**Raw records:**

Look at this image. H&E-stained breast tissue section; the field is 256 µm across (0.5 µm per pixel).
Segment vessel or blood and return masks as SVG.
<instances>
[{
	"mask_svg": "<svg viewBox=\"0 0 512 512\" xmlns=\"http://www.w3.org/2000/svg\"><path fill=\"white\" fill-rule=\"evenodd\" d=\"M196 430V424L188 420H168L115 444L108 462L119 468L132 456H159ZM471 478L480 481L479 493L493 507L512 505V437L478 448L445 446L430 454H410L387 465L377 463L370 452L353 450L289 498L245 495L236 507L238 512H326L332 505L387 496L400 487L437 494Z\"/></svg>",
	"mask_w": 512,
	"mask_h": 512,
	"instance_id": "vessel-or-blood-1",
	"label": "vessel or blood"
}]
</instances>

**Stated problem:**
Generate an exact reproduction of all entries.

**Written solution:**
Look at this image. H&E-stained breast tissue section; the field is 256 µm across (0.5 µm per pixel).
Segment vessel or blood and return masks as SVG.
<instances>
[{
	"mask_svg": "<svg viewBox=\"0 0 512 512\" xmlns=\"http://www.w3.org/2000/svg\"><path fill=\"white\" fill-rule=\"evenodd\" d=\"M196 430V424L188 420H168L115 444L108 462L119 468L132 456H159ZM471 478L480 481L479 493L493 507L512 505V437L478 448L445 446L430 454H410L387 465L377 463L370 452L353 450L289 498L245 495L236 507L238 512H326L332 505L387 496L400 487L437 494Z\"/></svg>",
	"mask_w": 512,
	"mask_h": 512,
	"instance_id": "vessel-or-blood-1",
	"label": "vessel or blood"
}]
</instances>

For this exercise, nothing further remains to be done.